Source data
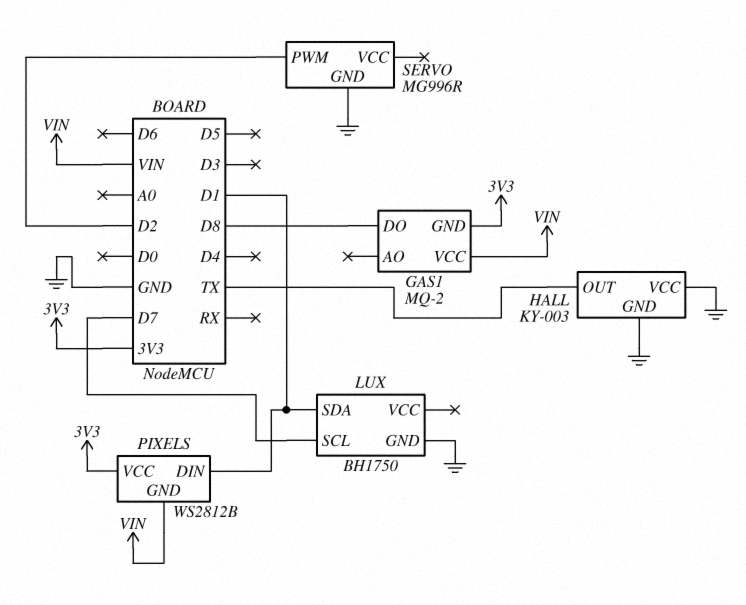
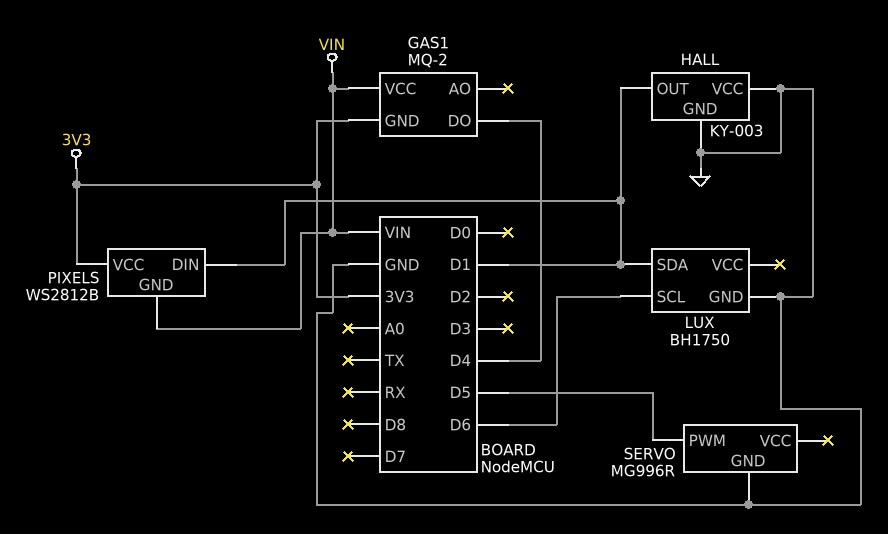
GAS1 pin DO: D8 -> D4
HALL pin OUT: TX -> D1
LUX pin SCL: D7 -> D6
SERVO pin PWM: D2 -> D5

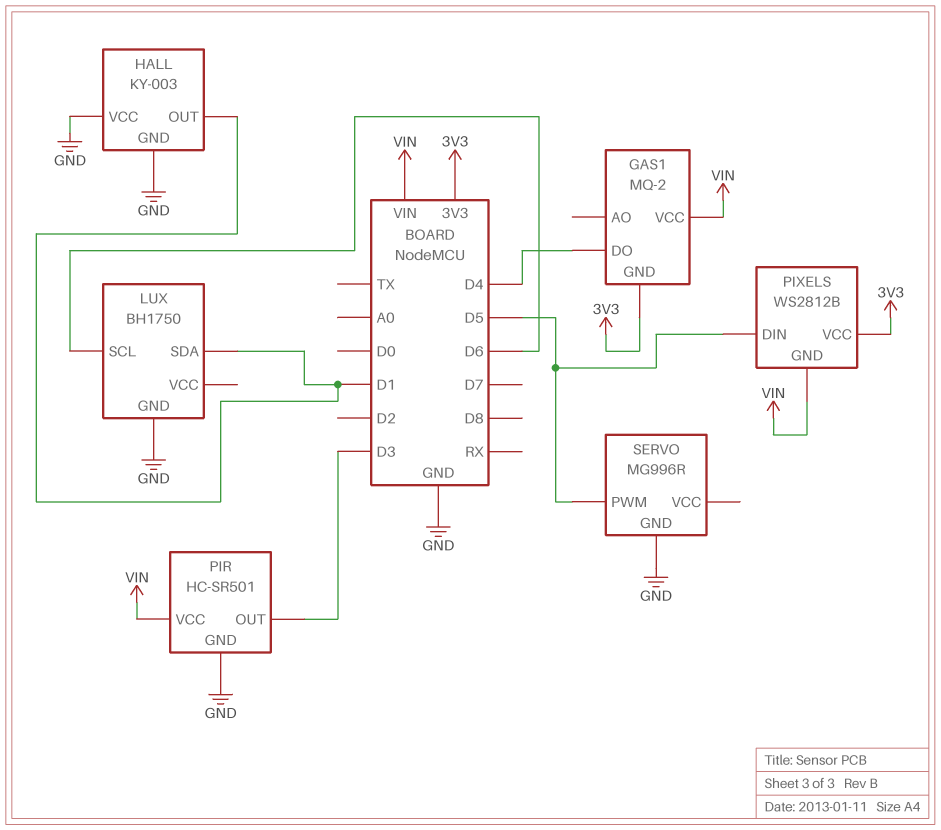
PIR: none -> HC-SR501
PIR pin GND: none -> GND
PIR pin OUT: none -> D3
PIR pin VCC: none -> VIN
PIXELS pin DIN: D1 -> D5

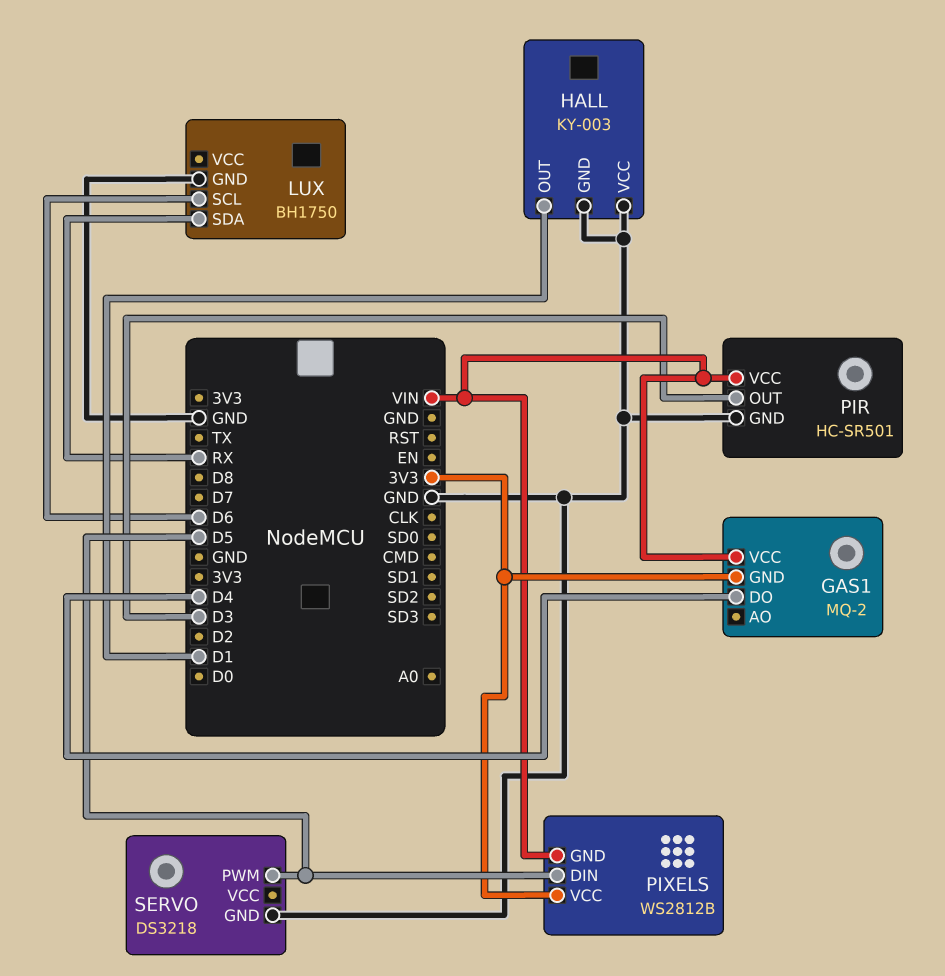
LUX pin SDA: D1 -> RX
SERVO: MG996R -> DS3218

*EXERCISE*. Which lines in the records above contain the word "none"? Copy each one.

*ANSWER SECTION*.
PIR: none -> HC-SR501
PIR pin GND: none -> GND
PIR pin OUT: none -> D3
PIR pin VCC: none -> VIN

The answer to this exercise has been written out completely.